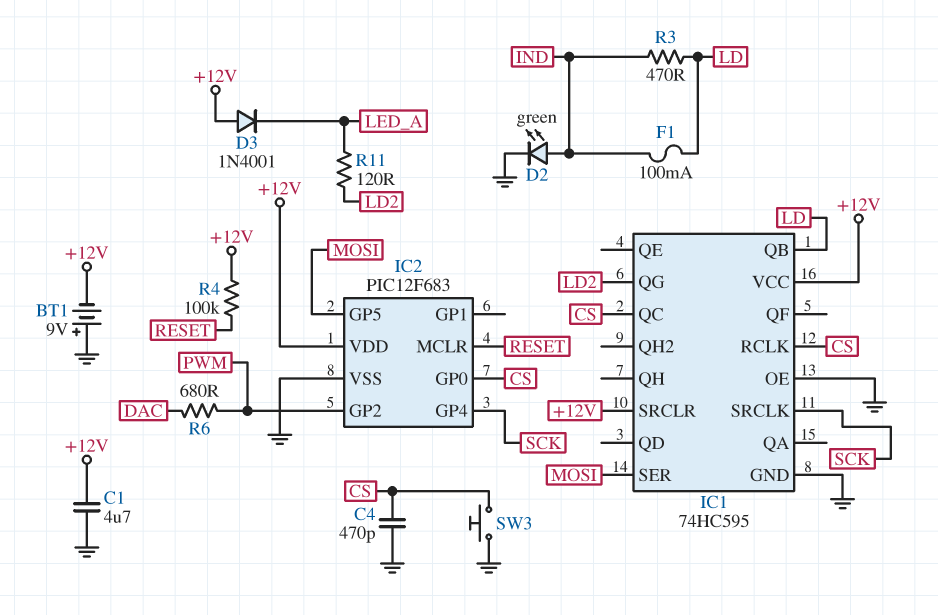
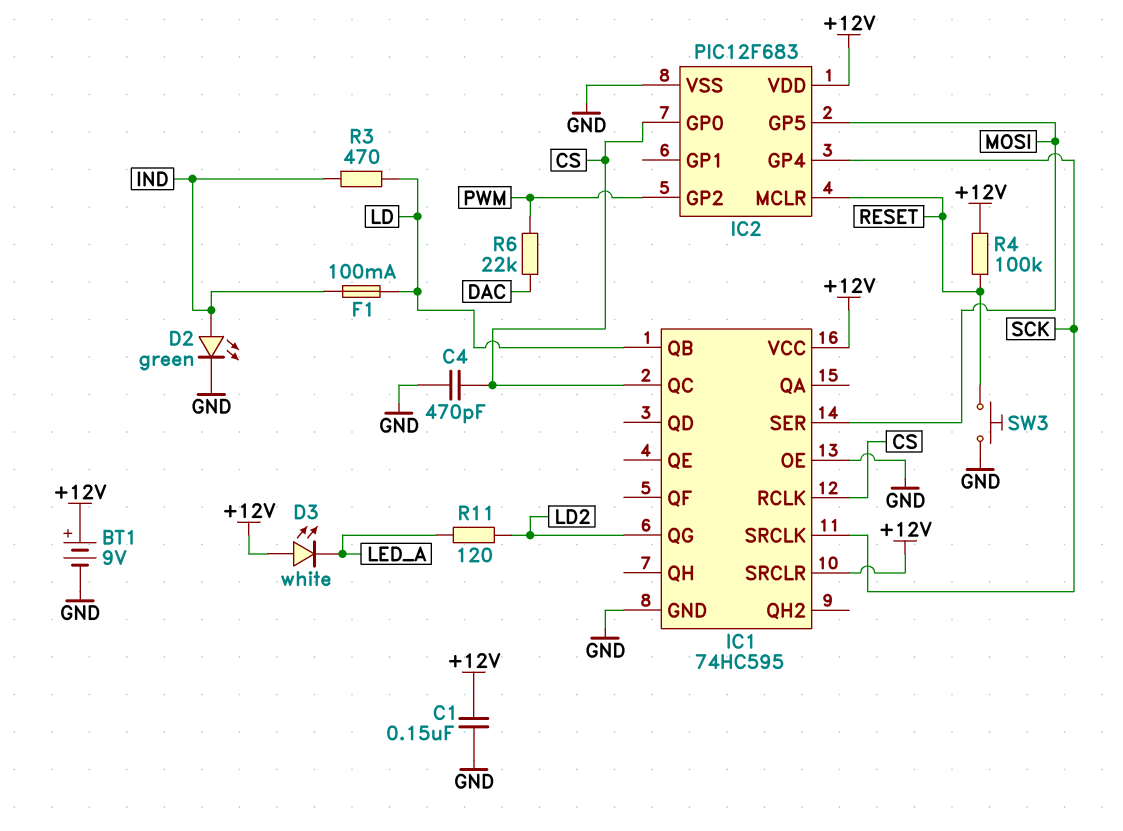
BT1: 9V (plus GND, minus +12V) -> 9V (plus +12V, minus GND)
C1: 4.7uF (+12V, GND) -> 150nF (+12V, GND)
D3: diode 1N4001 (A +12V, K LED_A) -> LED white (A +12V, K LED_A)
R6: 680 (DAC, PWM) -> 22k (DAC, PWM)
SW3: button (CS, GND) -> button (GND, RESET)

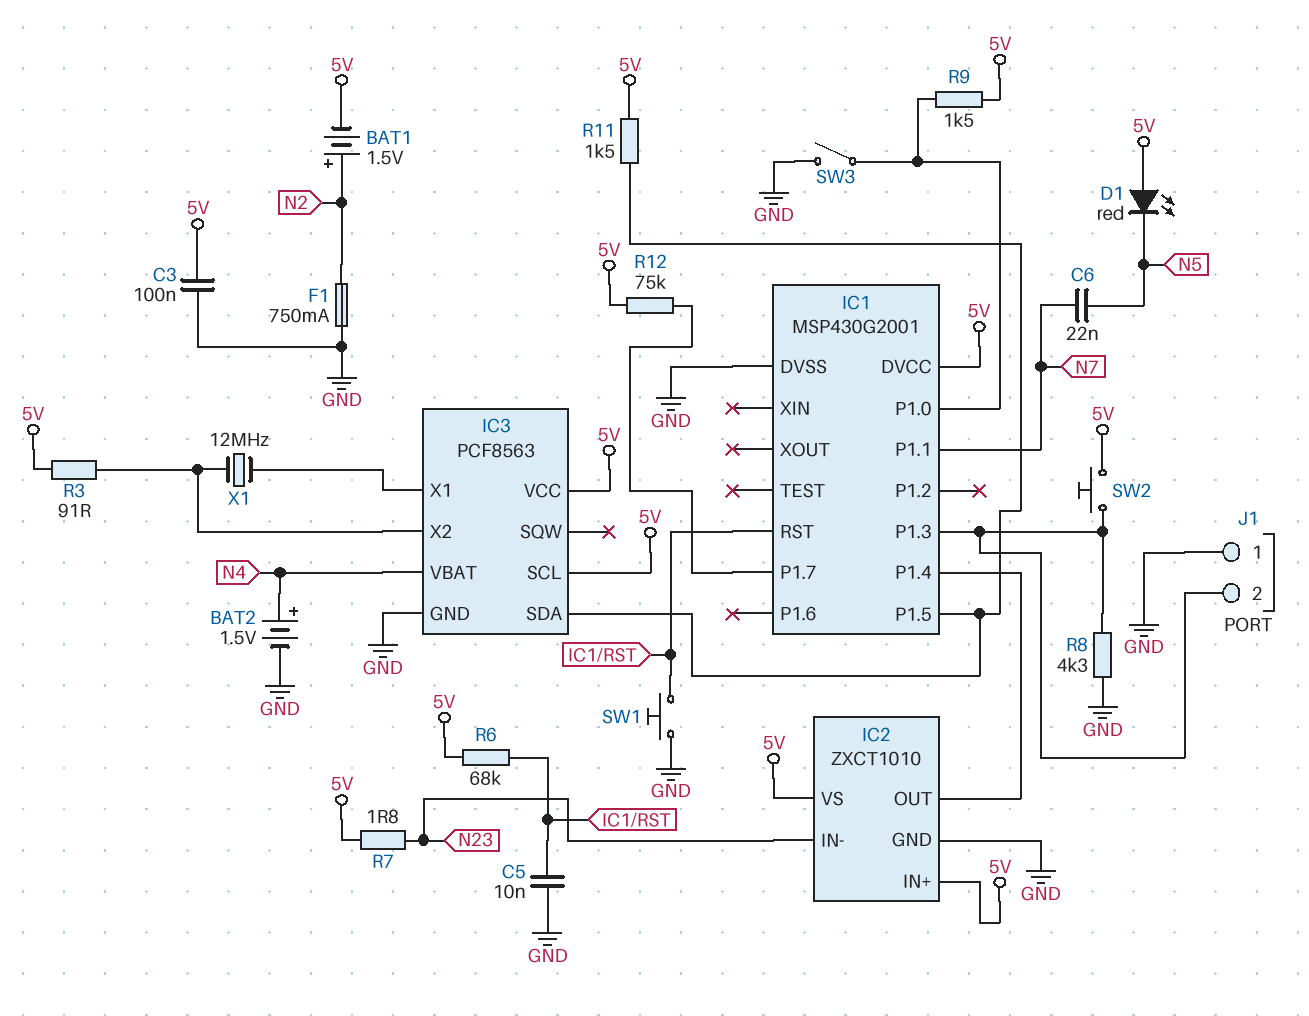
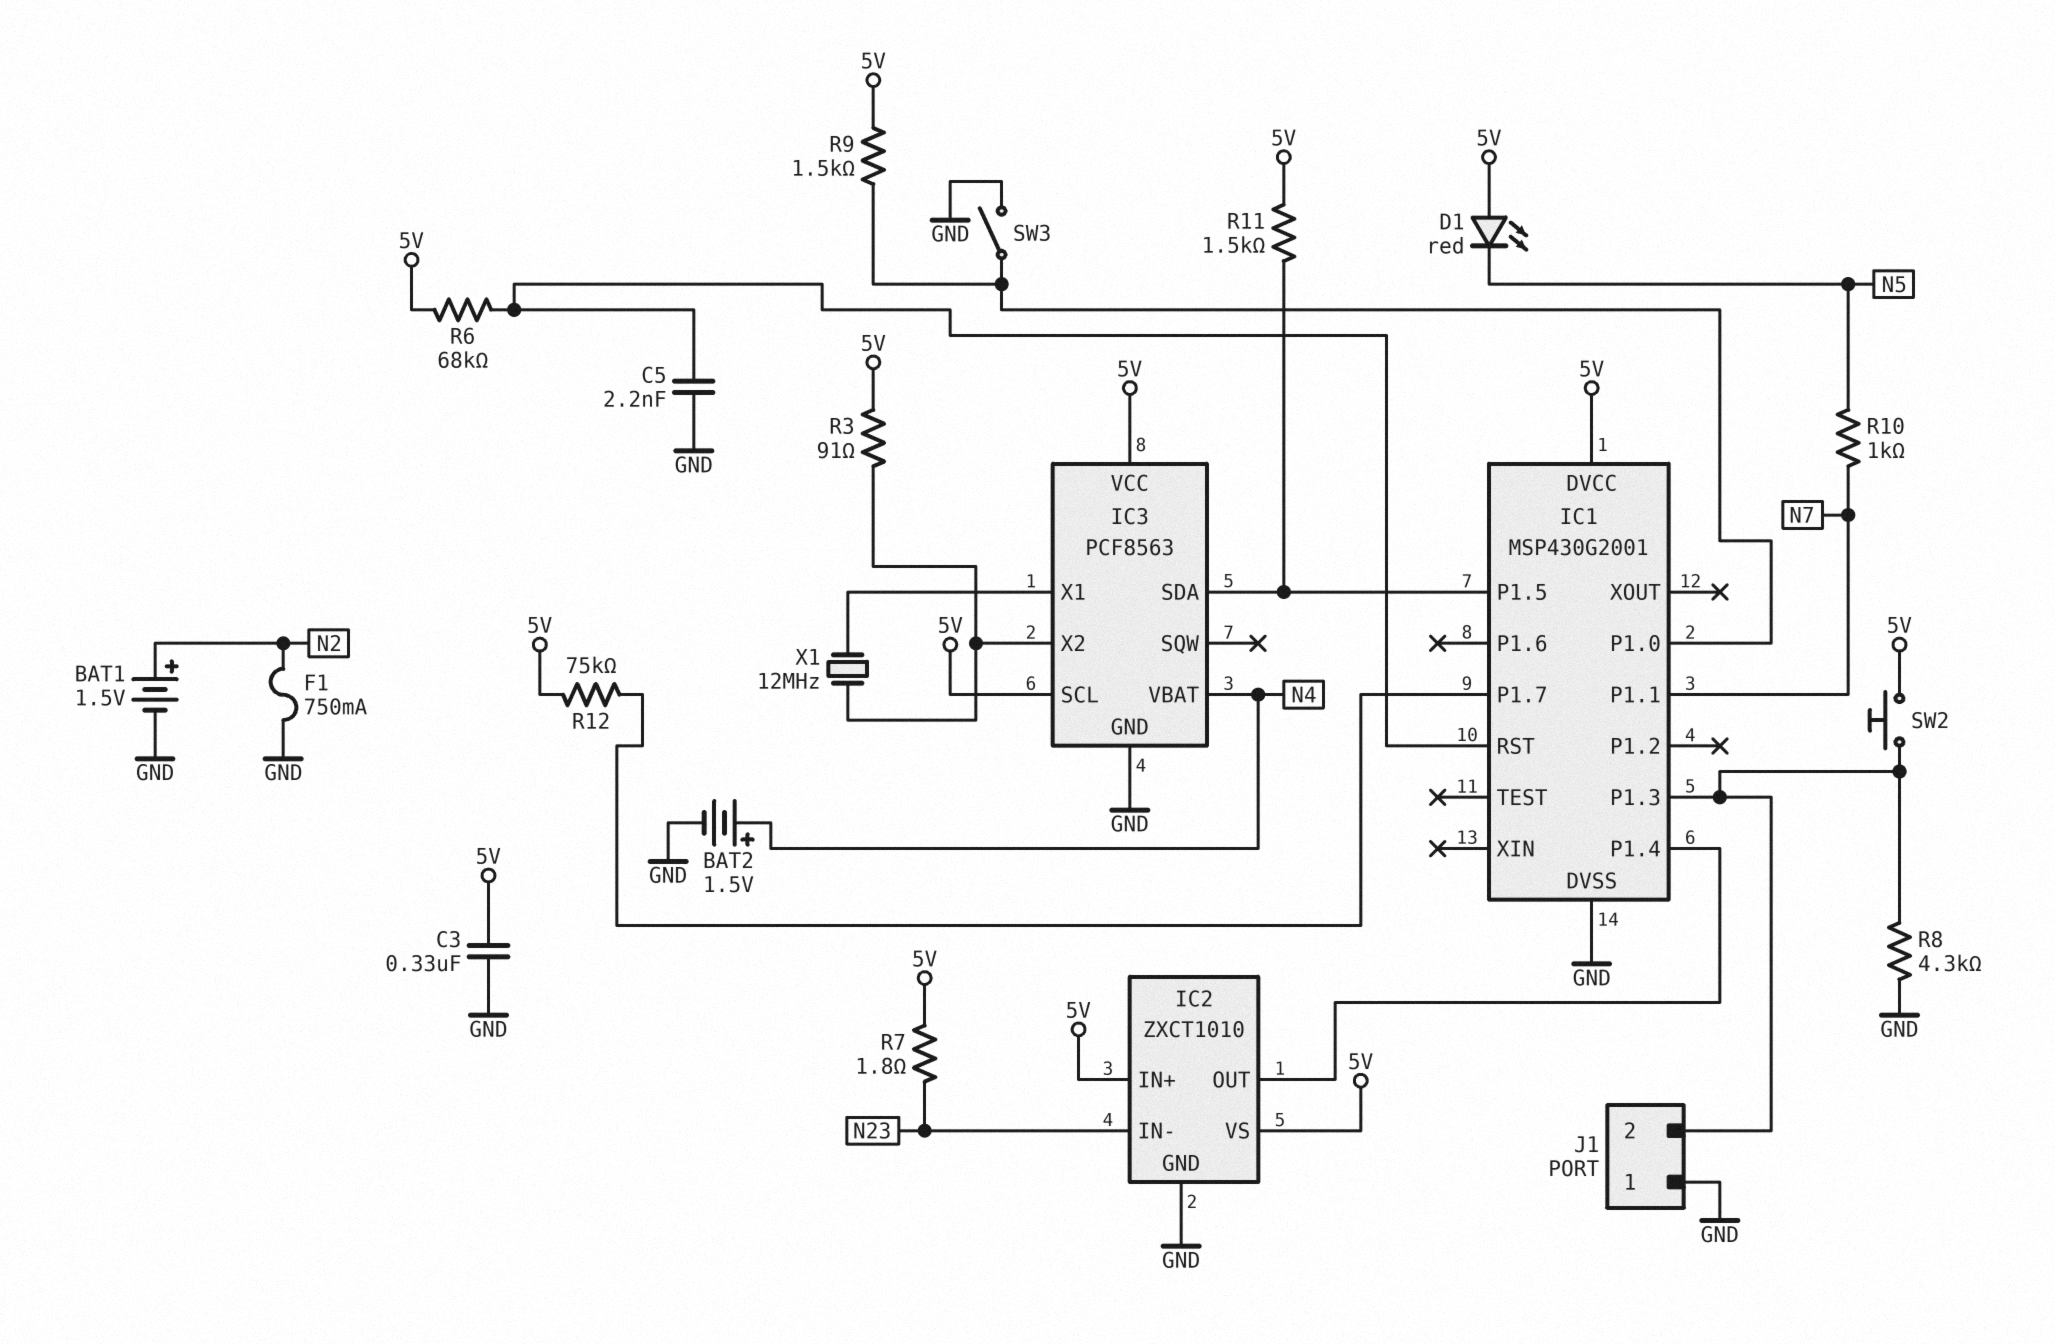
BAT1: 1.5V (plus N2, minus 5V) -> 1.5V (plus N2, minus GND)
C3: 100nF (5V, GND) -> 330nF (5V, GND)
C5: 10nF (GND, IC1/RST) -> 2.2nF (GND, IC1/RST)
C6: 22nF (N5, N7) -> none
R10: none -> 1k (N5, N7)
SW1: button (GND, IC1/RST) -> none

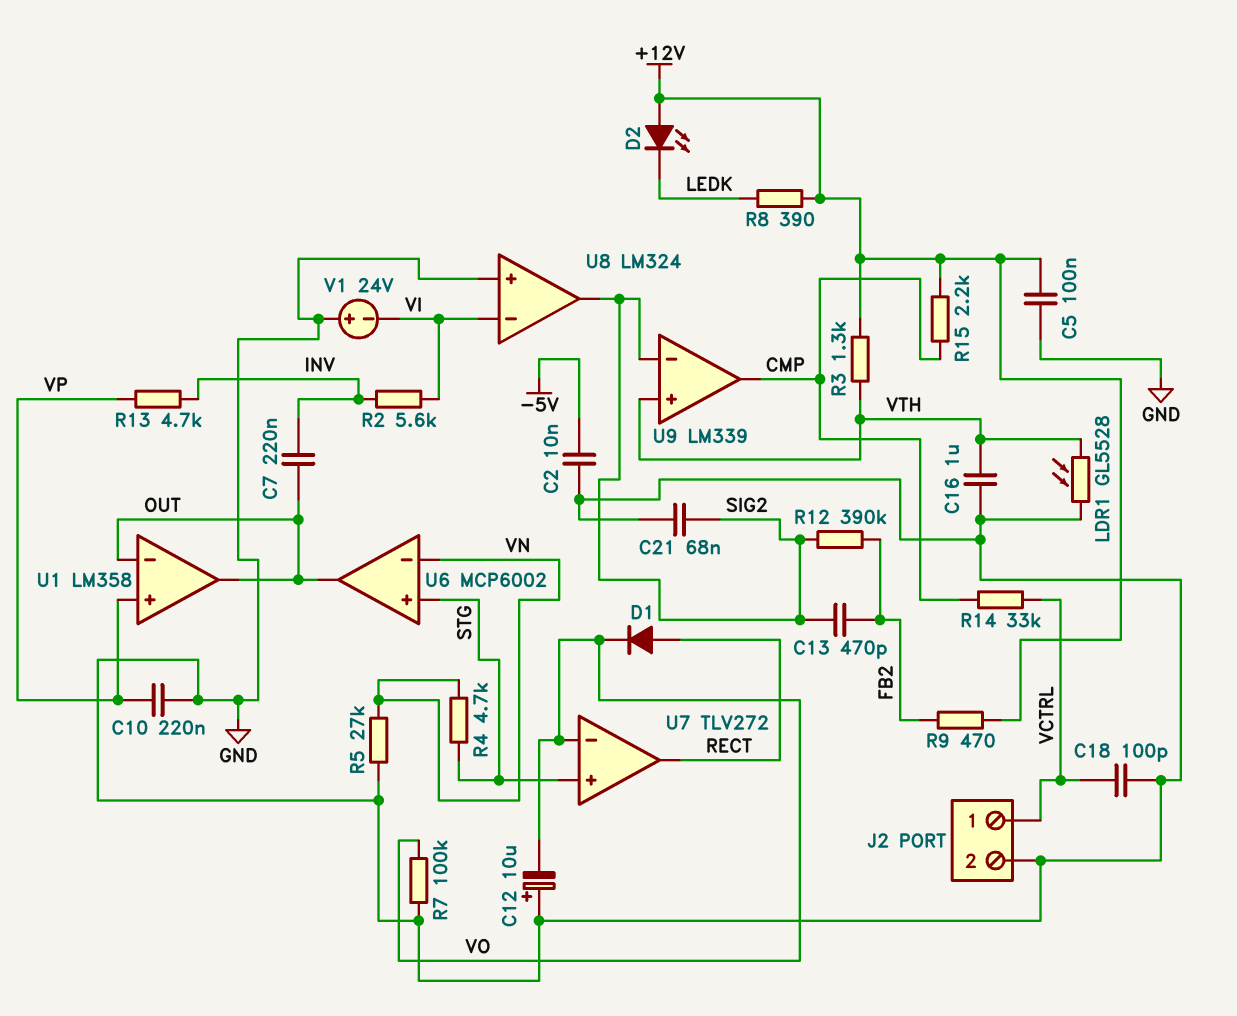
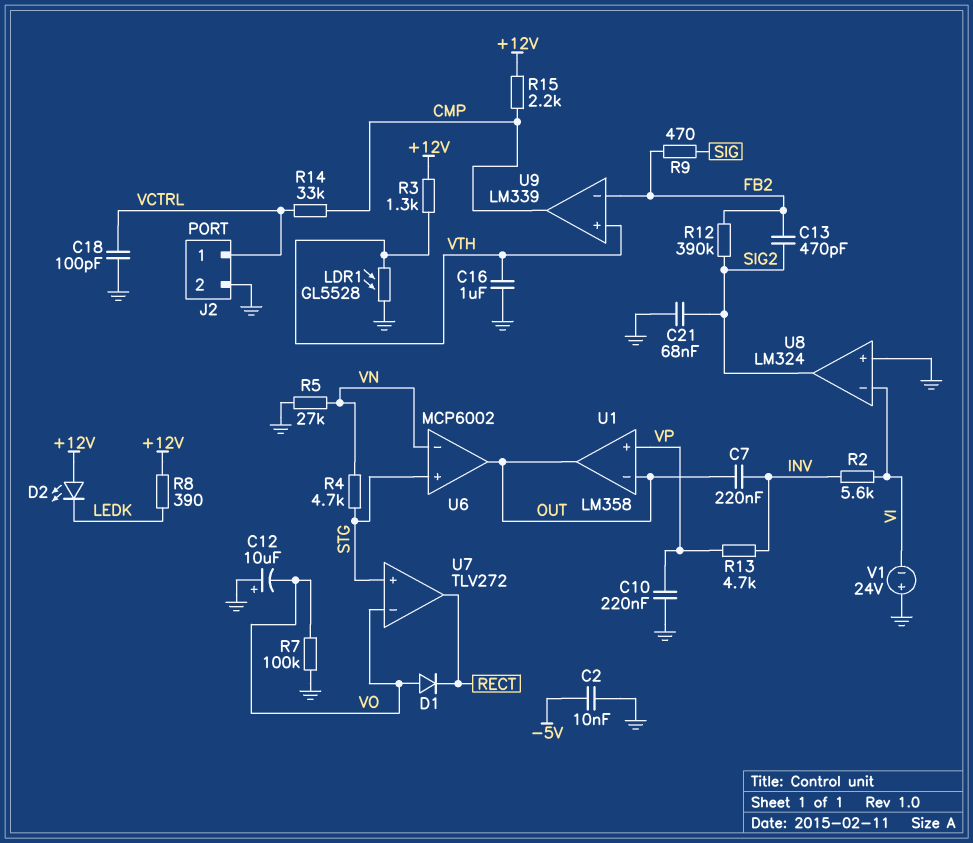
C5: 100nF (+12V, GND) -> none
D1: diode (A RECT, K VO) -> diode (A VO, K RECT)
R9: 470 (+12V, FB2) -> 470 (FB2, SIG)
U9 pin in-: SIG2 -> FB2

::::

ASSIGNMENT
The copy must start at the line containing "C5: 10nF (GND, IC1/RST)" and end at the last line of the records, matching each line exactly and holding no pictures.

SOLUTION TO THE EXERCISE
C5: 10nF (GND, IC1/RST) -> 2.2nF (GND, IC1/RST)
C6: 22nF (N5, N7) -> none
R10: none -> 1k (N5, N7)
SW1: button (GND, IC1/RST) -> none

C5: 100nF (+12V, GND) -> none
D1: diode (A RECT, K VO) -> diode (A VO, K RECT)
R9: 470 (+12V, FB2) -> 470 (FB2, SIG)
U9 pin in-: SIG2 -> FB2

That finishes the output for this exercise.